## WHAT NEEDS TO BE DONE
Count the lines in the rows below that contain the string "type", treating uppercase and lowercase as different. Reply with the number alone.

(Dataset items)
-------------------------

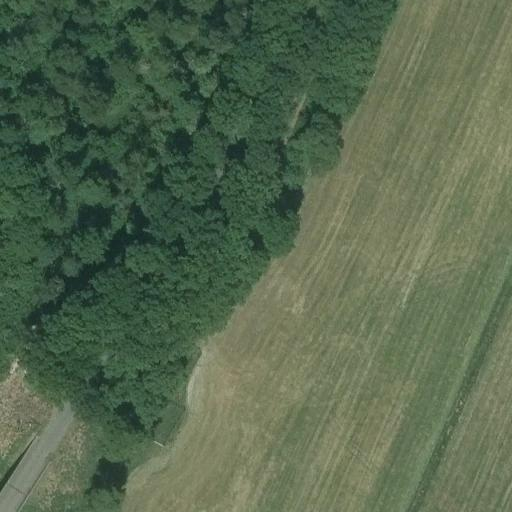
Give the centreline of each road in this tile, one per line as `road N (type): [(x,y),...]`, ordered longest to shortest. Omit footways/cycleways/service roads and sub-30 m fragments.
road 1 (unclassified): [(2,511),(99,364),(301,0)]
road 2 (track): [(354,0),(221,291),(95,511)]
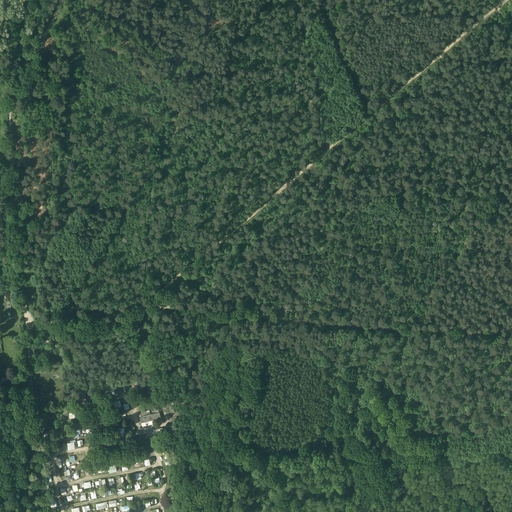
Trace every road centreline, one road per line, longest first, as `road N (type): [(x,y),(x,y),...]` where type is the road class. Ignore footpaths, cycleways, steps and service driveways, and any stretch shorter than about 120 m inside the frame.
road 1 (track): [(506,0),(144,306)]
road 2 (track): [(496,179),(480,193),(360,192),(216,310)]
road 3 (track): [(216,310),(511,331)]
road 4 (track): [(63,0),(9,113),(12,177)]
road 5 (track): [(496,179),(502,194),(403,328)]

-------------------------

## OUTPUT FOR THIS EXERCISE
2